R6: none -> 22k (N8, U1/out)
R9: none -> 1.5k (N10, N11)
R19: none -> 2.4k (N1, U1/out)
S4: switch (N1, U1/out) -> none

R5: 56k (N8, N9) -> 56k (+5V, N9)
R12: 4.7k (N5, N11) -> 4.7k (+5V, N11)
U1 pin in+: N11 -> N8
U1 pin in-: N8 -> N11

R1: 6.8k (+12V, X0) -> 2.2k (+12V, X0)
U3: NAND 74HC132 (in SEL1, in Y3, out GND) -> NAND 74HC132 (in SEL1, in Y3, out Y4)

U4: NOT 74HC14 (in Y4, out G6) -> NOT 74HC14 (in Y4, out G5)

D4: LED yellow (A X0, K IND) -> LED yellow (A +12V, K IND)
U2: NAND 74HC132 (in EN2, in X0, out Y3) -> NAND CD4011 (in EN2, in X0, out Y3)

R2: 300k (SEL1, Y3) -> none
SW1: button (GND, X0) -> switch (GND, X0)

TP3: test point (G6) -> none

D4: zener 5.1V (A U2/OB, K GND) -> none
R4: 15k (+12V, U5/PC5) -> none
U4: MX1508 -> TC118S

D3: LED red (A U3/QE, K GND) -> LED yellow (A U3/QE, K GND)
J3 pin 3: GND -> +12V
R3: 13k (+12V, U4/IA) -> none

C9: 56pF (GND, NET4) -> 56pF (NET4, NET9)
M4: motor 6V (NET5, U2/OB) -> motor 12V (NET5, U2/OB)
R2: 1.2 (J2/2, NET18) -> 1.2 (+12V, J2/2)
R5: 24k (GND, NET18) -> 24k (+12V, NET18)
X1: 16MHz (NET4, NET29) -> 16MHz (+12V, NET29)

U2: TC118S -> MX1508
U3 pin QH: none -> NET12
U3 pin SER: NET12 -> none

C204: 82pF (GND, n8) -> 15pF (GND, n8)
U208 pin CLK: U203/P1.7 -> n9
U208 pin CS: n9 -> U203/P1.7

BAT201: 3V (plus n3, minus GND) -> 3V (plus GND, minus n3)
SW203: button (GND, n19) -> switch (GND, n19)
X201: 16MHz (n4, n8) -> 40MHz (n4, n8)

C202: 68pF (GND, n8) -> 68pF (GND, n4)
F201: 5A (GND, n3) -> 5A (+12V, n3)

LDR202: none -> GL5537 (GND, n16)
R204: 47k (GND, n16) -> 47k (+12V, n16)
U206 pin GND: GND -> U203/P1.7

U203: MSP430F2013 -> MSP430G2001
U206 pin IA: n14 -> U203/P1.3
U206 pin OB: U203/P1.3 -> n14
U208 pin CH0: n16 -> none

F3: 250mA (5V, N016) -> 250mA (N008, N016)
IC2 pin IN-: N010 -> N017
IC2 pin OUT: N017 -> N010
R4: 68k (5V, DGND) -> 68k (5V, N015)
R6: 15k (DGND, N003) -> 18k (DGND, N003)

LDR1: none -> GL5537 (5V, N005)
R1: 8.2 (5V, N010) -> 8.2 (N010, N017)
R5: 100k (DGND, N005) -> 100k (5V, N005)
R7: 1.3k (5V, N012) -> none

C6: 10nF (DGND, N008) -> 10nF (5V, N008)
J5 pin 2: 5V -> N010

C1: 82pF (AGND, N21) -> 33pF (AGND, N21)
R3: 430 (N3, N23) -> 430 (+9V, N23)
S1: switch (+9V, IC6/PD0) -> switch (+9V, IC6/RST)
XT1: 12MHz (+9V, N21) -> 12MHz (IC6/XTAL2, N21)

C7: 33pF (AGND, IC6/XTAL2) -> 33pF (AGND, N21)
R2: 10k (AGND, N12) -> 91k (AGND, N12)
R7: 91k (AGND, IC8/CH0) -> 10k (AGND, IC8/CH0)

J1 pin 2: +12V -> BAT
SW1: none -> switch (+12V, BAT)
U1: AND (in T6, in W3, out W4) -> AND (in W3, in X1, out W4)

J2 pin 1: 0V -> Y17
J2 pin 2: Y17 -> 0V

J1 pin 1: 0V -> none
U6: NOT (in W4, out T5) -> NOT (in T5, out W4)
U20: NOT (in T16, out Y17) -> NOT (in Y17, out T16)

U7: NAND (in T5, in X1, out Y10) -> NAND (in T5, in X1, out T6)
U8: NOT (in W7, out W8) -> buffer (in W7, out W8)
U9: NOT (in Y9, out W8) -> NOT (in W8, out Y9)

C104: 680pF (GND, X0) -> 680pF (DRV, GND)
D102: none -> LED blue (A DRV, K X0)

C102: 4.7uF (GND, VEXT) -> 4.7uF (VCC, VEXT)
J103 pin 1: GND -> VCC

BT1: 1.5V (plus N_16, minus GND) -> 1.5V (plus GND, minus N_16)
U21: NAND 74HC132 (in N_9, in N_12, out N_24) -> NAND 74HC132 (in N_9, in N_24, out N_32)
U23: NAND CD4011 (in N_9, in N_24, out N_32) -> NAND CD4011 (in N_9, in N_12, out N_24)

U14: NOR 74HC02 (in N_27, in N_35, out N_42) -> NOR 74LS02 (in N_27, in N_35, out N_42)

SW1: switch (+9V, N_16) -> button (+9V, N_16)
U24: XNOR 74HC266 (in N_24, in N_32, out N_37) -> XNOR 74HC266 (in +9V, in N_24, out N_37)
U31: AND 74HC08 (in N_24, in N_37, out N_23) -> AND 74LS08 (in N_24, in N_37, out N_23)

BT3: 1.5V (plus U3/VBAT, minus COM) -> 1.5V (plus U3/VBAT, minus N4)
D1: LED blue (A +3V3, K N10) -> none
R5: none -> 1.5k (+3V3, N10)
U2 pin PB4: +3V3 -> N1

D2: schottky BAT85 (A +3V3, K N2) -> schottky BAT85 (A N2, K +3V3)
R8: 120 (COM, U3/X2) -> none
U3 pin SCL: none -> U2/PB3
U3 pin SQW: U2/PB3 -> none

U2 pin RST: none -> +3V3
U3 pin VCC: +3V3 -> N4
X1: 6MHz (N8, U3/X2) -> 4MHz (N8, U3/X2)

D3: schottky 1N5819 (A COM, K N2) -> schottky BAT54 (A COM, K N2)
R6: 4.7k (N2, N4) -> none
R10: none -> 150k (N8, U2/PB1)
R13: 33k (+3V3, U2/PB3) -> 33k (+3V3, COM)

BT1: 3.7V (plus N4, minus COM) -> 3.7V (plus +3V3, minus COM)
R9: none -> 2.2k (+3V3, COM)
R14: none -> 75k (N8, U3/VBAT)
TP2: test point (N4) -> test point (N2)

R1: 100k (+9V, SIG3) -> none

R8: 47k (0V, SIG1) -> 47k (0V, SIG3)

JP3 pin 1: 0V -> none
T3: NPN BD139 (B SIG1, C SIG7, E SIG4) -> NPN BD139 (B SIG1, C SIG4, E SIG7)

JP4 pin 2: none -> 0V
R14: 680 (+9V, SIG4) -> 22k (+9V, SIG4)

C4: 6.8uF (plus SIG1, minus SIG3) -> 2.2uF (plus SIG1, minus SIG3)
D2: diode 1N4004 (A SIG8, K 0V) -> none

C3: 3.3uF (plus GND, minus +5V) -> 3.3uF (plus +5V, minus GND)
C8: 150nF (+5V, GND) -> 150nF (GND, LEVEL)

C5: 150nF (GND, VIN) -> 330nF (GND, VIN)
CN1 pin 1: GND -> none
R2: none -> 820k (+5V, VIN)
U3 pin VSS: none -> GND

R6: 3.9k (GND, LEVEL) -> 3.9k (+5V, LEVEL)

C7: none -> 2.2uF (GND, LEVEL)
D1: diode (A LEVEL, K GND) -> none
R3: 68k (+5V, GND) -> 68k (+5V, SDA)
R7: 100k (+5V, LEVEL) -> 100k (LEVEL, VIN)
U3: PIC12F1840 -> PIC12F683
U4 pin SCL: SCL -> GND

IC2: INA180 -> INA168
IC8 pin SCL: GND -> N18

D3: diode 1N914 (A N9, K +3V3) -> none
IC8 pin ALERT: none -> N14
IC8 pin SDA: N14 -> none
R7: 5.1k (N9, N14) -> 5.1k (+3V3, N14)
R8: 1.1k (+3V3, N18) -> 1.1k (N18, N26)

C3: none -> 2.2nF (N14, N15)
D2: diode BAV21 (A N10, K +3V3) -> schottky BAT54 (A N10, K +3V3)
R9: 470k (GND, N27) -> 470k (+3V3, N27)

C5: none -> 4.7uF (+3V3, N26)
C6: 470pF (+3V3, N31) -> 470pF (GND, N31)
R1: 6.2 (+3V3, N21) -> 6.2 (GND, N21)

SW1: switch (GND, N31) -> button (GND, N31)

· · · ·

• TASK STATEMENT: Reproduce word for word the material above, starting with the line that has "LDR1: none -> GL5537 (5V, N005)" and stopping after the line that has "SW1: none -> switch (+12V, BAT)".

• RESULT OF THE TASK:
LDR1: none -> GL5537 (5V, N005)
R1: 8.2 (5V, N010) -> 8.2 (N010, N017)
R5: 100k (DGND, N005) -> 100k (5V, N005)
R7: 1.3k (5V, N012) -> none

C6: 10nF (DGND, N008) -> 10nF (5V, N008)
J5 pin 2: 5V -> N010

C1: 82pF (AGND, N21) -> 33pF (AGND, N21)
R3: 430 (N3, N23) -> 430 (+9V, N23)
S1: switch (+9V, IC6/PD0) -> switch (+9V, IC6/RST)
XT1: 12MHz (+9V, N21) -> 12MHz (IC6/XTAL2, N21)

C7: 33pF (AGND, IC6/XTAL2) -> 33pF (AGND, N21)
R2: 10k (AGND, N12) -> 91k (AGND, N12)
R7: 91k (AGND, IC8/CH0) -> 10k (AGND, IC8/CH0)

J1 pin 2: +12V -> BAT
SW1: none -> switch (+12V, BAT)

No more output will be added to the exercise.